___ Data excerpts

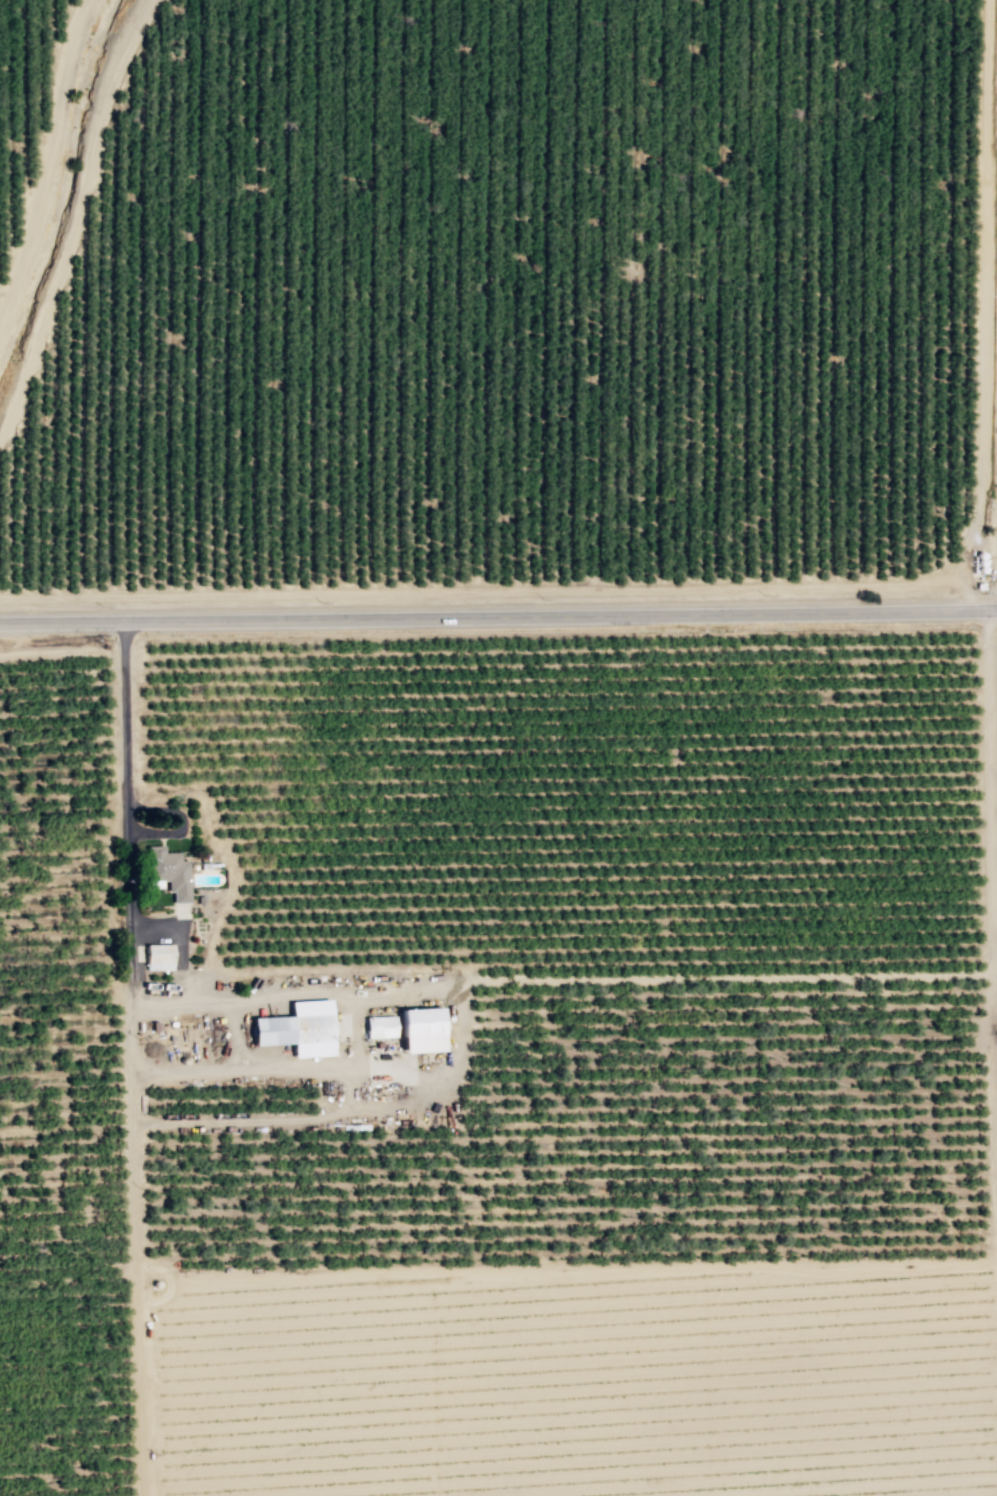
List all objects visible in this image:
road: (51, 157)
road: (73, 219)
road: (979, 307)
road: (994, 487)
road: (996, 576)
road: (479, 591)
road: (498, 619)
road: (61, 652)
road: (992, 773)
building: (175, 875)
road: (182, 919)
road: (182, 943)
road: (128, 956)
road: (673, 978)
road: (278, 996)
building: (382, 1027)
building: (302, 1028)
building: (426, 1029)
road: (238, 1034)
road: (985, 1037)
road: (133, 1096)
road: (264, 1120)
road: (582, 1268)
road: (171, 1280)
road: (140, 1308)

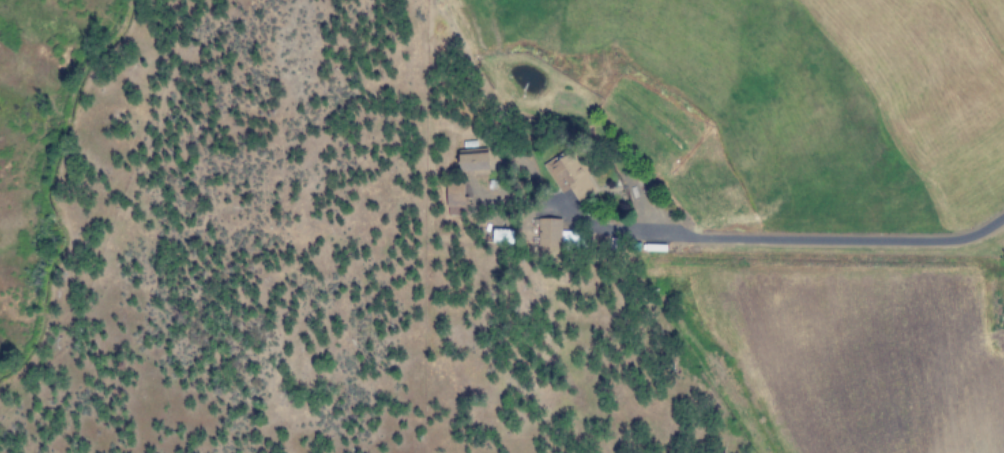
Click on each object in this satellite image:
building: (472, 163)
building: (568, 174)
building: (547, 232)
road: (814, 237)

______

● To-do item
Only a number is expected here: the count of lines in the records above that include the word "building".

● Task response
7